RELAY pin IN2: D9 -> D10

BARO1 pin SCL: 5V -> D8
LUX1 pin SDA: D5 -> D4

□ □ □

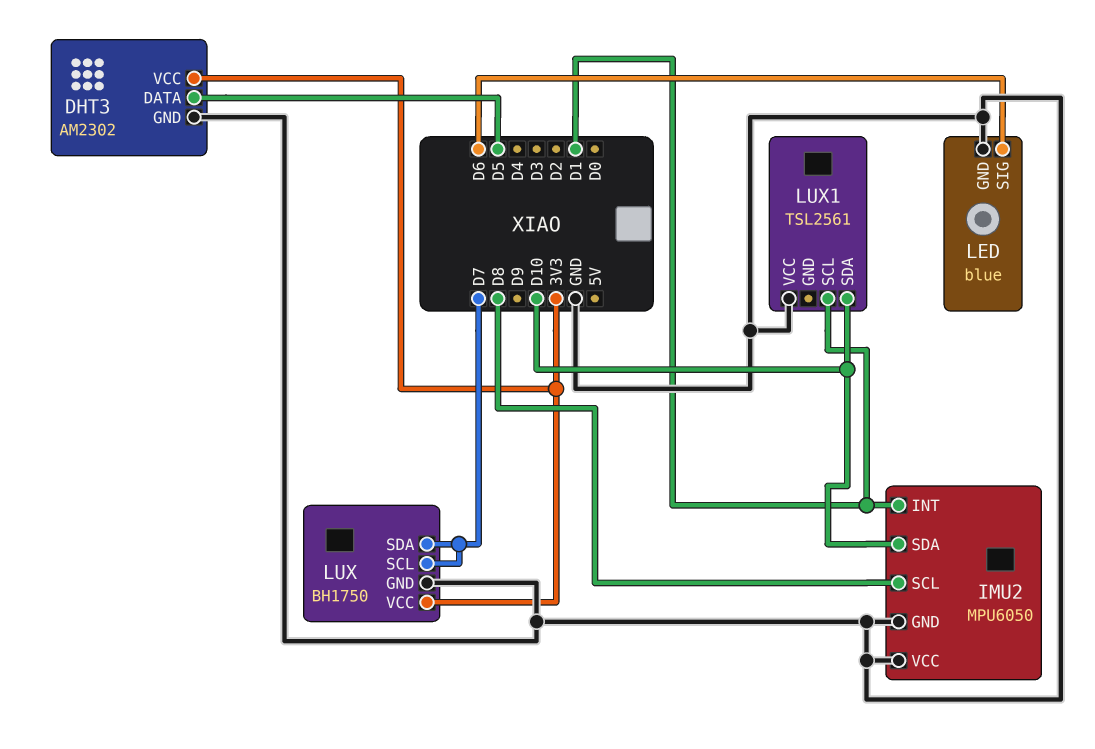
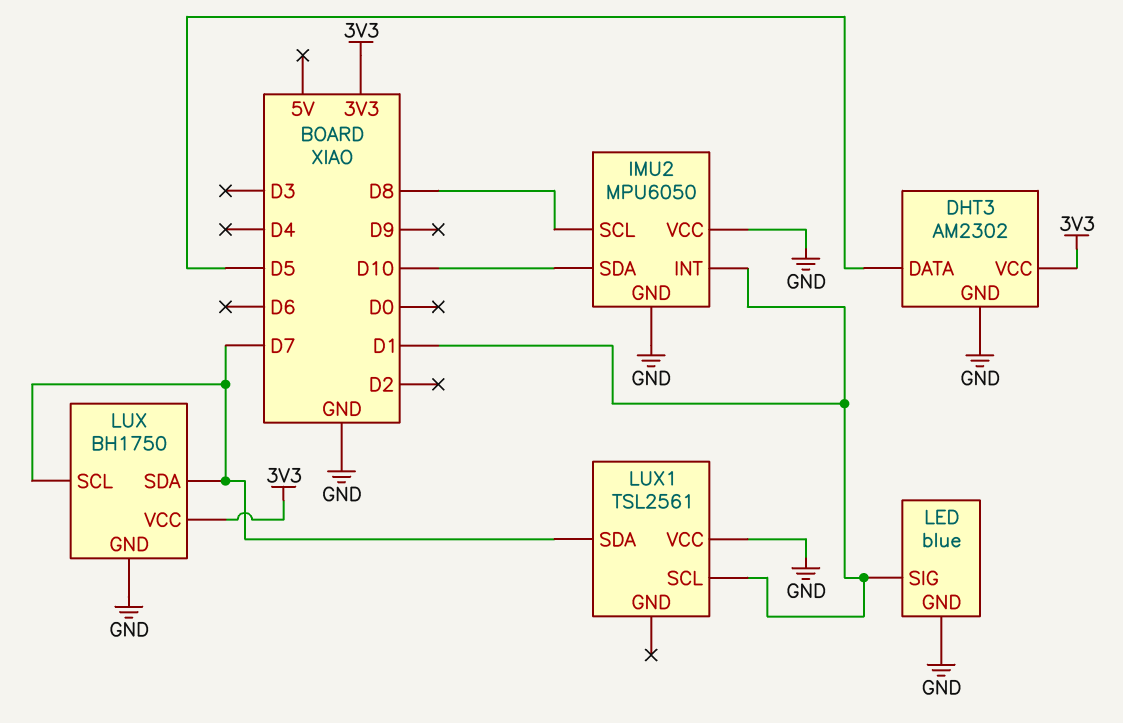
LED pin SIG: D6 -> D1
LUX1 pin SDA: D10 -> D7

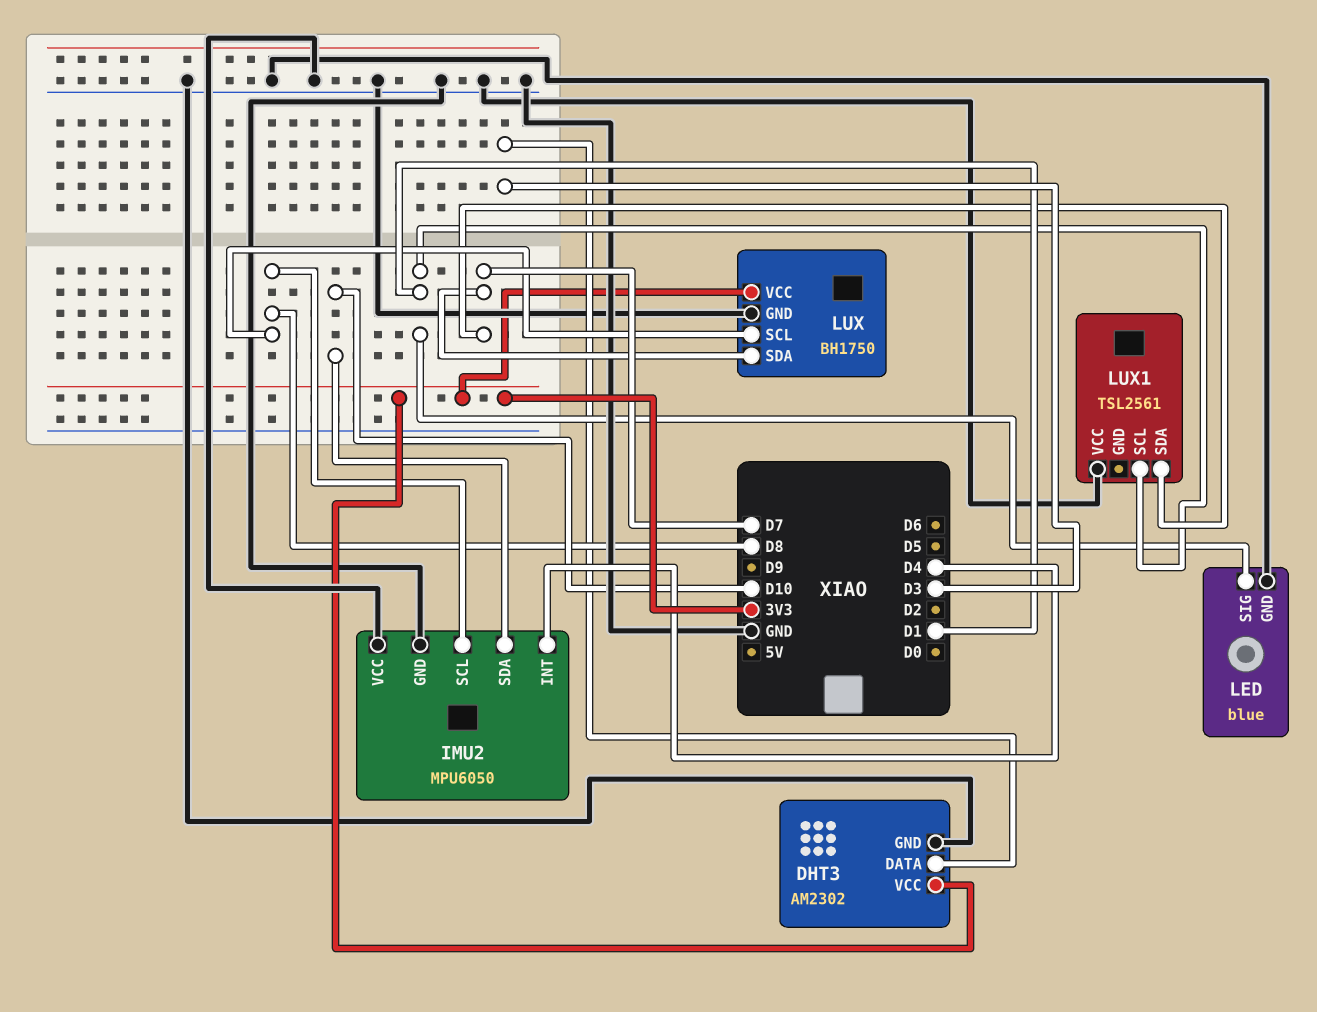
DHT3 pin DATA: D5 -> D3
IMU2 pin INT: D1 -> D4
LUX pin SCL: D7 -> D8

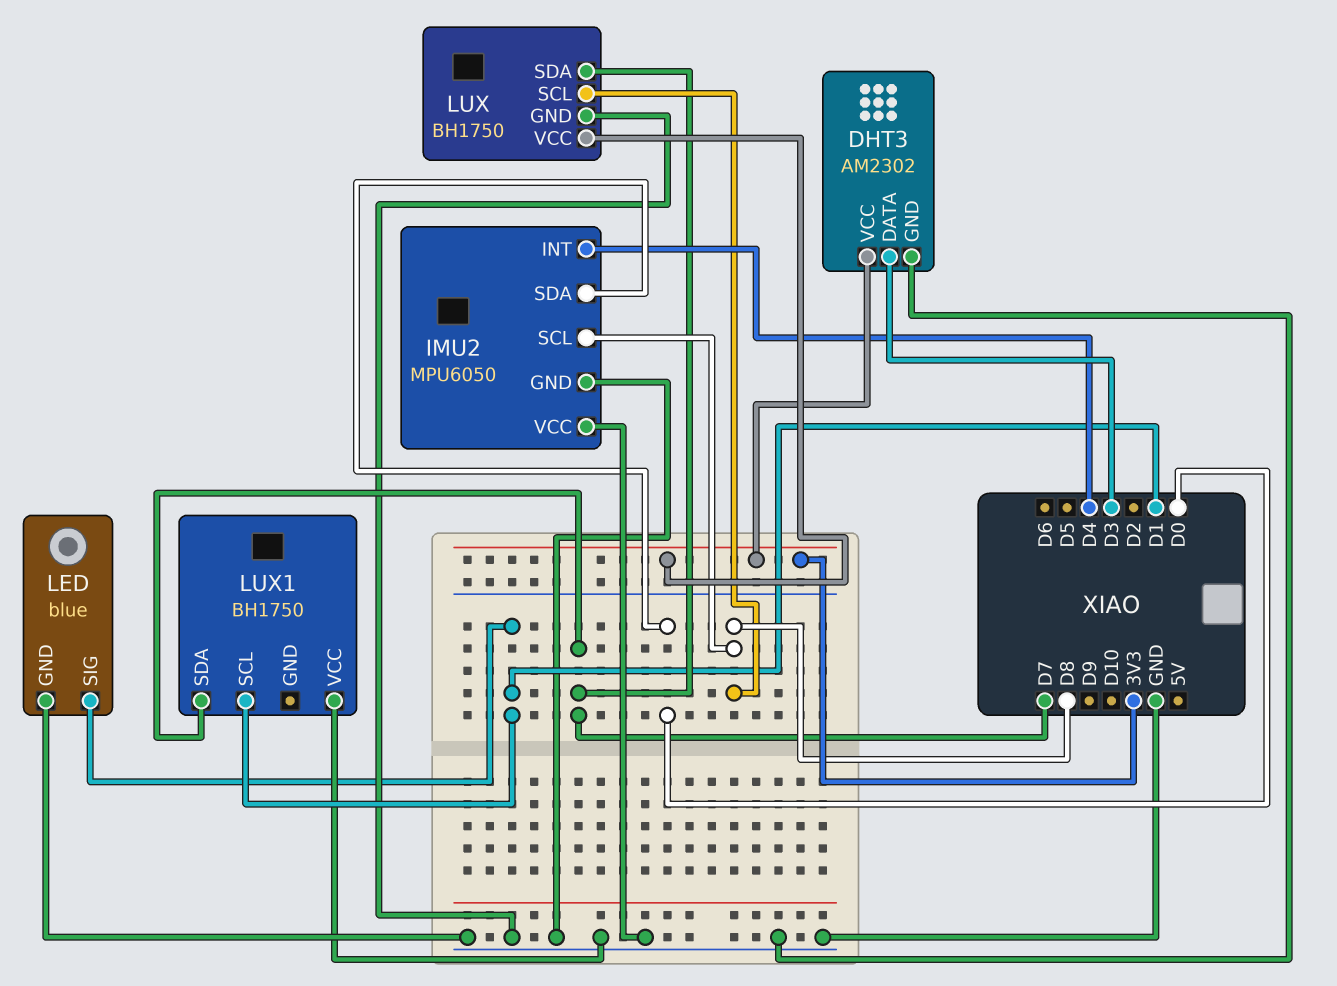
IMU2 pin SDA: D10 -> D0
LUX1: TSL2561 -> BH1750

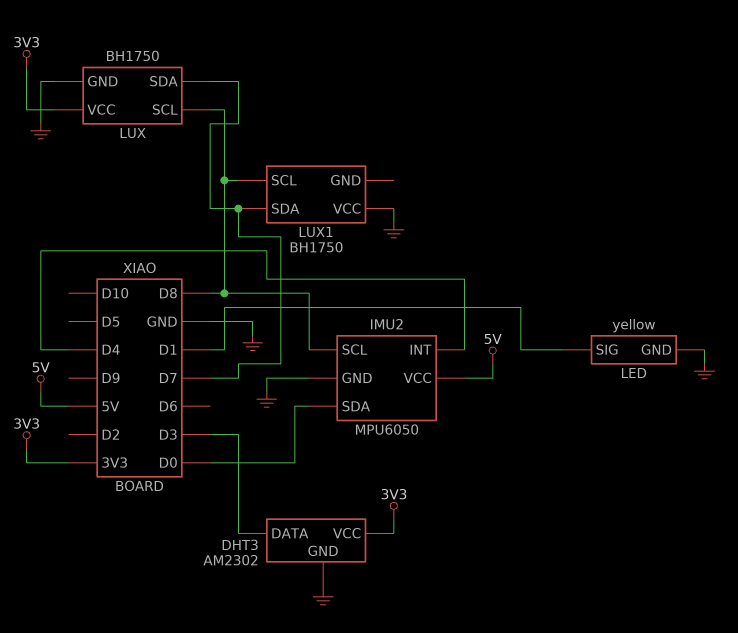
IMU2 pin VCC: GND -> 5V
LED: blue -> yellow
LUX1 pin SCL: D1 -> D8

□ □ □

*WHAT YOU ARE ASKED TO DO*.
Reproduce the data above exactly, but only from the line containing "IMU2 pin SDA: D10 -> D0" through the line containing "LUX1 pin SCL: D1 -> D8"; skip the pictures.

*EXERCISE RESPONSE*.
IMU2 pin SDA: D10 -> D0
LUX1: TSL2561 -> BH1750

IMU2 pin VCC: GND -> 5V
LED: blue -> yellow
LUX1 pin SCL: D1 -> D8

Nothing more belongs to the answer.